■ **Exercise directions**:
Look at each line of the records and count those with "pear" in them. Please answer with the count alone.

■ **Entries provided**:
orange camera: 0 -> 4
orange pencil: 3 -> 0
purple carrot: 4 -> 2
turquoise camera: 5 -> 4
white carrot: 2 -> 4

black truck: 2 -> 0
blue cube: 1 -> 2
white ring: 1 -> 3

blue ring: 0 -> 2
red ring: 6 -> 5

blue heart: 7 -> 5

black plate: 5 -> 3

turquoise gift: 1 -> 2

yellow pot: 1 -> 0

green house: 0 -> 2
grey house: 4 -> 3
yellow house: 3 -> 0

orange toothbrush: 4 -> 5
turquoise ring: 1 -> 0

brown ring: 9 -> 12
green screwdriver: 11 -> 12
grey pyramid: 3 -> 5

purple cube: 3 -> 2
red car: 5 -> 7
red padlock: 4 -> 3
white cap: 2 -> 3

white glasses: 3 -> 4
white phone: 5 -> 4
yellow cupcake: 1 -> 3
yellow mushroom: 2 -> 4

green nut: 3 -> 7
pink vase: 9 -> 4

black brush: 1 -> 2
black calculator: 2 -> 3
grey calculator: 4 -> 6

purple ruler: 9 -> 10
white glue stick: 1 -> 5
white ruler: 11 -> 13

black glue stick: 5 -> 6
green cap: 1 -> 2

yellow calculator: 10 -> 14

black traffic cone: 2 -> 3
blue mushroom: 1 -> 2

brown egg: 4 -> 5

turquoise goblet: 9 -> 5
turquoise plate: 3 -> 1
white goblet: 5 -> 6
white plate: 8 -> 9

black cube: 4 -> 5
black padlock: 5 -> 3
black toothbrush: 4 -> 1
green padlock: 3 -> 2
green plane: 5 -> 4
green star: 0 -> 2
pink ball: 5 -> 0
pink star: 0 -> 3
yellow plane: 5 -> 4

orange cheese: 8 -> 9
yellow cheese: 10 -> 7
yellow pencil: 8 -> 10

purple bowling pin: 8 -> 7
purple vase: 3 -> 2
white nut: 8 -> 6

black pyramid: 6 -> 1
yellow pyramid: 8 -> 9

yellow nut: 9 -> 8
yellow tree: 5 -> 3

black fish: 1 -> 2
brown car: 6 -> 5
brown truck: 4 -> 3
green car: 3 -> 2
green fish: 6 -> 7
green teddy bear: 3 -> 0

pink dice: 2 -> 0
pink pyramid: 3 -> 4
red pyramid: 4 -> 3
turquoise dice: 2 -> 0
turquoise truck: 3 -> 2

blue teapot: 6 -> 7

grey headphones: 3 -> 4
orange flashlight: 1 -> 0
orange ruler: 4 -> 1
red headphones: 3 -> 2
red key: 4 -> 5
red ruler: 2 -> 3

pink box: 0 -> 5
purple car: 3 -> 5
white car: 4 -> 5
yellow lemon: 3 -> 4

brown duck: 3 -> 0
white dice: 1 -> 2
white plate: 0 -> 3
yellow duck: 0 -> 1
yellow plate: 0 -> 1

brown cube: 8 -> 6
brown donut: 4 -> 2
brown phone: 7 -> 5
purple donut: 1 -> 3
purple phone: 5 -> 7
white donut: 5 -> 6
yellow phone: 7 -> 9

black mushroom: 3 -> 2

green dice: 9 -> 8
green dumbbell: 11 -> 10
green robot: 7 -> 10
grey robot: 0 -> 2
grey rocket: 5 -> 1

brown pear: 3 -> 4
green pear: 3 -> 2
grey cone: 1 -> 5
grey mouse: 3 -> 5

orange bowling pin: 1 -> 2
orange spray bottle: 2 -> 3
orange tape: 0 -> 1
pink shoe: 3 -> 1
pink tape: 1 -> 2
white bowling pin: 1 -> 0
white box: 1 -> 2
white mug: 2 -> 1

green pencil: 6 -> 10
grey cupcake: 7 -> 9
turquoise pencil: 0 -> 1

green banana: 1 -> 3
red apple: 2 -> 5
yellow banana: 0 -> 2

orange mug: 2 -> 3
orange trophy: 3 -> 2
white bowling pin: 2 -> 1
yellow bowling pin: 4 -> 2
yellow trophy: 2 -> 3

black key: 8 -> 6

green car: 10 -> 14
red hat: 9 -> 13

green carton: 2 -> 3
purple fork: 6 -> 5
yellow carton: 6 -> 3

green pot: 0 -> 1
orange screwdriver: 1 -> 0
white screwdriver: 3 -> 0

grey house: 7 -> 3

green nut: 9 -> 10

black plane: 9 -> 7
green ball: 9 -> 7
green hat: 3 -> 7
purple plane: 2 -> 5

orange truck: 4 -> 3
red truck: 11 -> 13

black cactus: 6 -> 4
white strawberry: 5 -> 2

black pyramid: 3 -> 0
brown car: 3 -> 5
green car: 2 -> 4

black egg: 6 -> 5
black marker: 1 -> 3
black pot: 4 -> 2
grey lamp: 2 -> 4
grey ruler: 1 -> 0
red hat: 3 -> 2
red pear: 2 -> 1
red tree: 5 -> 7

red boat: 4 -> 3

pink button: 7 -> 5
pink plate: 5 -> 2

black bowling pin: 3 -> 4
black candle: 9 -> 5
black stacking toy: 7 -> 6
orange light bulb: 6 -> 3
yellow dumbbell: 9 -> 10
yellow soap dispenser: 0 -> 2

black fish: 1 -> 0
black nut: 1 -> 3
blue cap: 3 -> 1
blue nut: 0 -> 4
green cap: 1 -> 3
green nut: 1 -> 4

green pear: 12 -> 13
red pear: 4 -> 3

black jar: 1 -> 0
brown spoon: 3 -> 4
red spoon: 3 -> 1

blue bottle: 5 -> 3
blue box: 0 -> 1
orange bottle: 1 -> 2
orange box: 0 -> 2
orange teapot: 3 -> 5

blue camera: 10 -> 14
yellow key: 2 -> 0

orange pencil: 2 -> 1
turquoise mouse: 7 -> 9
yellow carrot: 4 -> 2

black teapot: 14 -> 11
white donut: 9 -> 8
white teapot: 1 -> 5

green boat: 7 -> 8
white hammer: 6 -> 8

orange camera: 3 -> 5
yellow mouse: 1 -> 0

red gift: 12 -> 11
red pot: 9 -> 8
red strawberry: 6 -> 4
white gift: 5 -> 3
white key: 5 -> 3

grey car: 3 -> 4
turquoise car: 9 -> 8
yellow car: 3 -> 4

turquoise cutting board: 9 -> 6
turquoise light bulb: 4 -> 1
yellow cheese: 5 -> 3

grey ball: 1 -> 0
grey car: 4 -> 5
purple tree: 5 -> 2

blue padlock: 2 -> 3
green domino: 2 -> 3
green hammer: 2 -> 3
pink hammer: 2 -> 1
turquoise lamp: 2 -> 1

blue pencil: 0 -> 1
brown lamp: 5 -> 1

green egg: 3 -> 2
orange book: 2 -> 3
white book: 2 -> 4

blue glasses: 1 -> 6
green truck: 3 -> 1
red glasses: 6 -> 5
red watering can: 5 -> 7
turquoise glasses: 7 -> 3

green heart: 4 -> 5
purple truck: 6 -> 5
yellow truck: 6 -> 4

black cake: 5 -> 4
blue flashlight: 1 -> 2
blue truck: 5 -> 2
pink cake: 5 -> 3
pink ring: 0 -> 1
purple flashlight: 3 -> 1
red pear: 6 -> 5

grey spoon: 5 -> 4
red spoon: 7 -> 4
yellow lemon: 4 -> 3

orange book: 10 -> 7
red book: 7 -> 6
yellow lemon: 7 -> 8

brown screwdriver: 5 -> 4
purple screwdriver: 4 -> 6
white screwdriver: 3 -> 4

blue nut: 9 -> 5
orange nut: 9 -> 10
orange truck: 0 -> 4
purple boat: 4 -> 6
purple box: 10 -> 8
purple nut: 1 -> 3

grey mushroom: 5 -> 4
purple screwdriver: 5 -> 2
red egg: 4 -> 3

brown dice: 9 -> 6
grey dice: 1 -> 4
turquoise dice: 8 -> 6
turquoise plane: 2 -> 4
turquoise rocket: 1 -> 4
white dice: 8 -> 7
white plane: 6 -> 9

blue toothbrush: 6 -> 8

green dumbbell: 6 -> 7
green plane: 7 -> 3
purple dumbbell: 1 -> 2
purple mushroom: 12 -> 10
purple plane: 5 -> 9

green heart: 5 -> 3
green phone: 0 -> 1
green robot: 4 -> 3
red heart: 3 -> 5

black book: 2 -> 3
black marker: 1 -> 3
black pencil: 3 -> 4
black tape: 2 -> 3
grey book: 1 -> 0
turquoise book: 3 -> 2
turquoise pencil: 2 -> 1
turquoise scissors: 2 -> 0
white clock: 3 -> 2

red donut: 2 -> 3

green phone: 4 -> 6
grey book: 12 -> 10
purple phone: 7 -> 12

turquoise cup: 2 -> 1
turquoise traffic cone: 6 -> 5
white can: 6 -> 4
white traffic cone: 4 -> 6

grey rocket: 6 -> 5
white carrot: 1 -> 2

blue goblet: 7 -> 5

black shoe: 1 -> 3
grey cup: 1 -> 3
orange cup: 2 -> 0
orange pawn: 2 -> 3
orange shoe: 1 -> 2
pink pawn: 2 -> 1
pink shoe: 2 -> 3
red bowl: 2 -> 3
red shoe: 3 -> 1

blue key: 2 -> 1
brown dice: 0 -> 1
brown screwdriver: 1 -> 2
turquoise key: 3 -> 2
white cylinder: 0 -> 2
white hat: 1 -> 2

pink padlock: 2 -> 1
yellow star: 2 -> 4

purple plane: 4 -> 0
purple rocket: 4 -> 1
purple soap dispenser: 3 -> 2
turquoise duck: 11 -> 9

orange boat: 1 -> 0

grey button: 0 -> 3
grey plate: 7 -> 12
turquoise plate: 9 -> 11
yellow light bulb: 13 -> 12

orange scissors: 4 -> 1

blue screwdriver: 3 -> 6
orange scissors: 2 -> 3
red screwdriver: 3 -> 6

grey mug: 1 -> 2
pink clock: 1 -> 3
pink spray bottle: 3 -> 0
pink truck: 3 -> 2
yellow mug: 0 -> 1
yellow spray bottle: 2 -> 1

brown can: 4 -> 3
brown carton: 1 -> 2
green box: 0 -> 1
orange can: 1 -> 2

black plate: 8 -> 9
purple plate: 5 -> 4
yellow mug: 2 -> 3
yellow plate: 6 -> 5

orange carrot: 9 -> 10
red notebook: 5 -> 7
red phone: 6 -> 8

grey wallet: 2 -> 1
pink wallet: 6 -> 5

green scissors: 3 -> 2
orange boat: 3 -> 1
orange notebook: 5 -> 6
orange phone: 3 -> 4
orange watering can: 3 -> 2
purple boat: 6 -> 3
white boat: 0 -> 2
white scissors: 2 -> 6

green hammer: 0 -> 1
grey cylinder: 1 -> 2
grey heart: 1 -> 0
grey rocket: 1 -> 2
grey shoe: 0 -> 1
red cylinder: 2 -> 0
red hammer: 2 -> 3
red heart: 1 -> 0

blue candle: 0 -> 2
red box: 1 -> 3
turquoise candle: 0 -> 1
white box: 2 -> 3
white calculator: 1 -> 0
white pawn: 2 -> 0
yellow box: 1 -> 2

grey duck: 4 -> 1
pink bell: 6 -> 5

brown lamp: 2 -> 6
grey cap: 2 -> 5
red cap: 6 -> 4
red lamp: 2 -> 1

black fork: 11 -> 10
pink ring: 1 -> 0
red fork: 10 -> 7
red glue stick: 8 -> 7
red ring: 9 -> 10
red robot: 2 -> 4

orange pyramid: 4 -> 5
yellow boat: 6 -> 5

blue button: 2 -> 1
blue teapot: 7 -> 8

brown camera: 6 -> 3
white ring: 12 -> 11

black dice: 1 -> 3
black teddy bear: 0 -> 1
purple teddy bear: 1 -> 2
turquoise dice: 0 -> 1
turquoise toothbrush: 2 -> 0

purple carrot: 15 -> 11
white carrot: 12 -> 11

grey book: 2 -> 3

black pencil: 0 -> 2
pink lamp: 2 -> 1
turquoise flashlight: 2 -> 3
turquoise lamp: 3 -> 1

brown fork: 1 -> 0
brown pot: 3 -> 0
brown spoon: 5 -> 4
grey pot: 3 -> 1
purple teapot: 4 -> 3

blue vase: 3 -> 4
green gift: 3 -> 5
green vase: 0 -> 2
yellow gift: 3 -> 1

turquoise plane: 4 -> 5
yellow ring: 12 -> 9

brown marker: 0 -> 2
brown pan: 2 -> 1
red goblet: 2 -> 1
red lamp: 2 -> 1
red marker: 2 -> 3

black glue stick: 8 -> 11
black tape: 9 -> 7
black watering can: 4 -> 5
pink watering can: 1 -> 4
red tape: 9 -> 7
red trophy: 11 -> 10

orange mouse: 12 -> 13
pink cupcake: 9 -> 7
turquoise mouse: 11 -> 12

■ **Reply**:
6